Instructions for the task - Check each line of the material, and show the ones that include the word "FILT".
──────── Given entries ────────
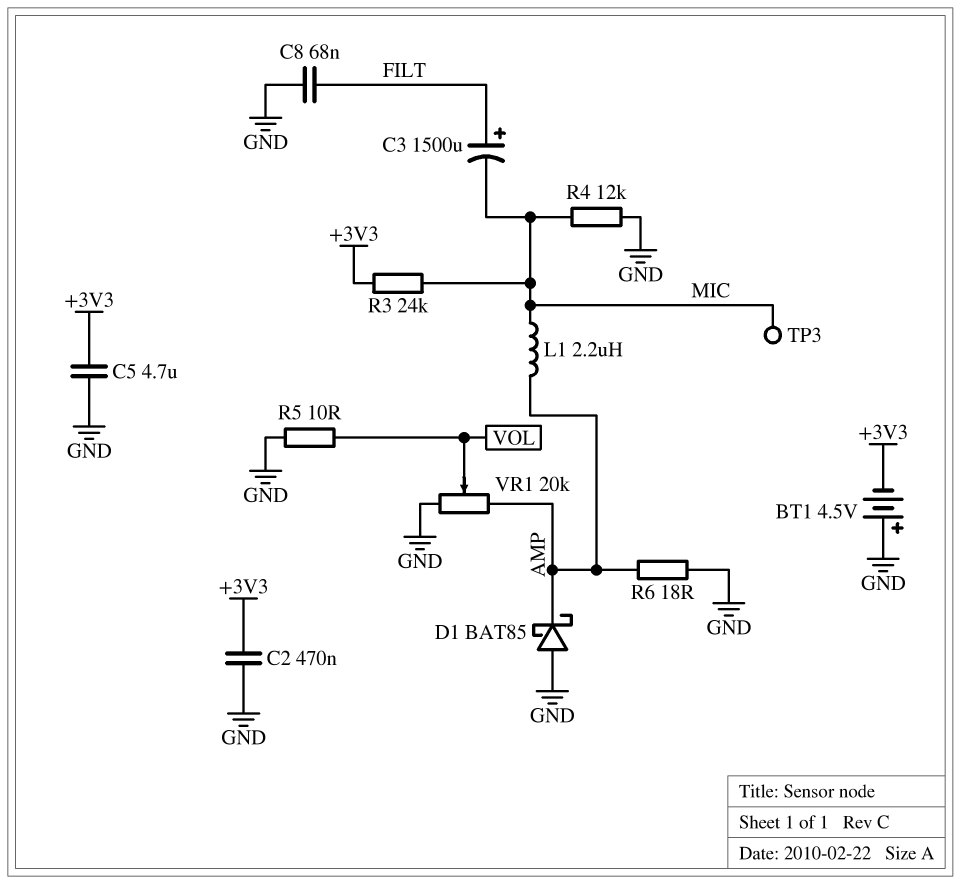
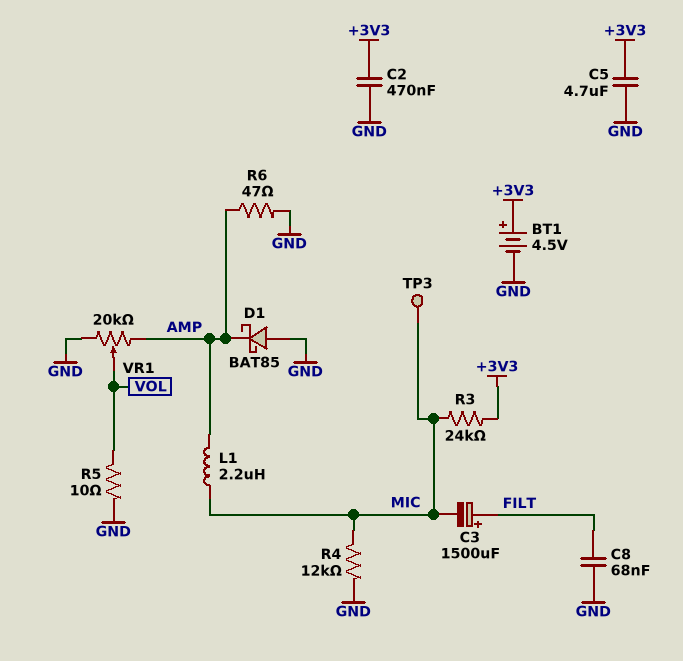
BT1: 4.5V (plus GND, minus +3V3) -> 4.5V (plus +3V3, minus GND)
R6: 18 (AMP, GND) -> 47 (AMP, GND)

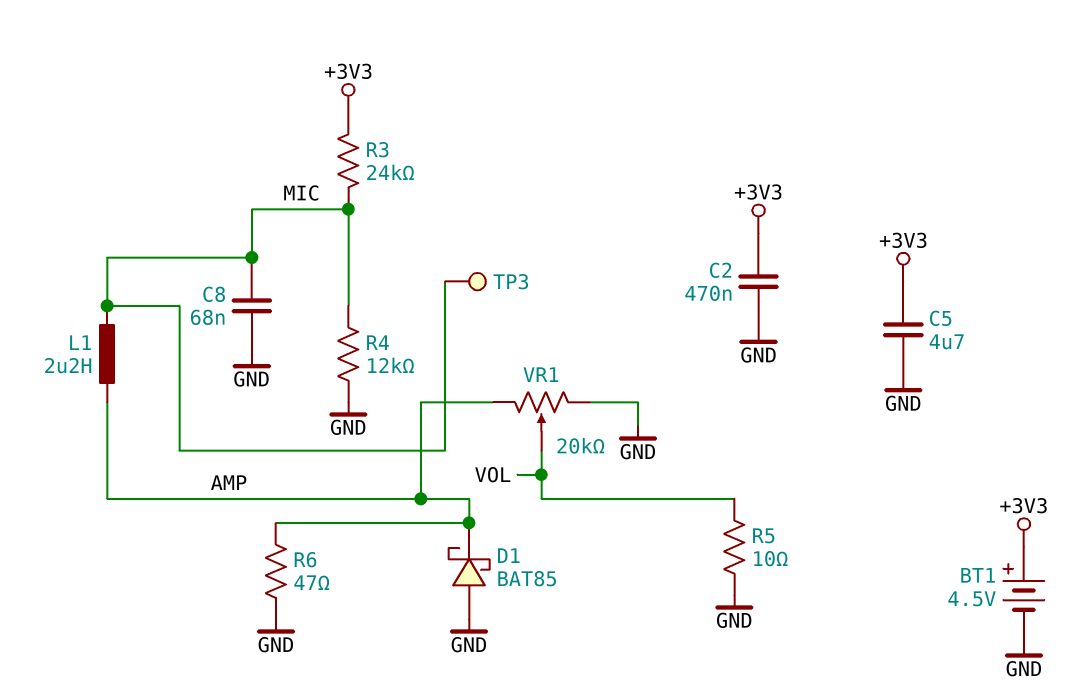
C3: 1500uF (plus FILT, minus MIC) -> none
C8: 68nF (FILT, GND) -> 68nF (GND, MIC)

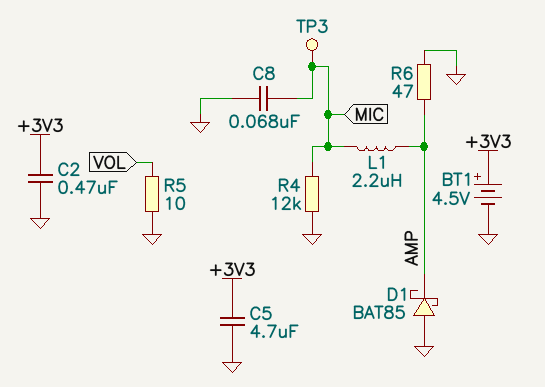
R3: 24k (+3V3, MIC) -> none
VR1: 20k (AMP, GND, wiper VOL) -> none

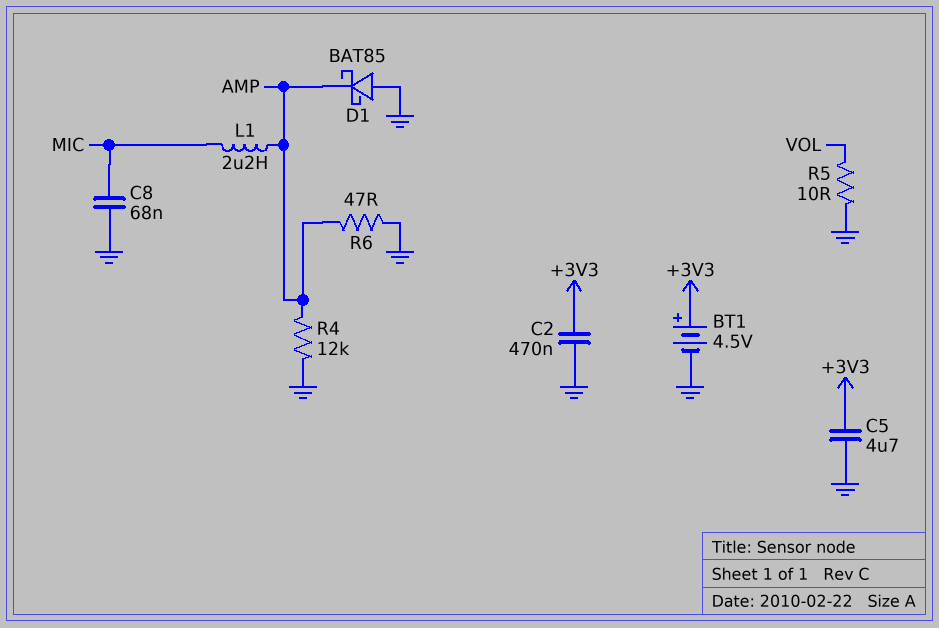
R4: 12k (GND, MIC) -> 12k (AMP, GND)
TP3: test point (MIC) -> none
────────
Your response -
C3: 1500uF (plus FILT, minus MIC) -> none
C8: 68nF (FILT, GND) -> 68nF (GND, MIC)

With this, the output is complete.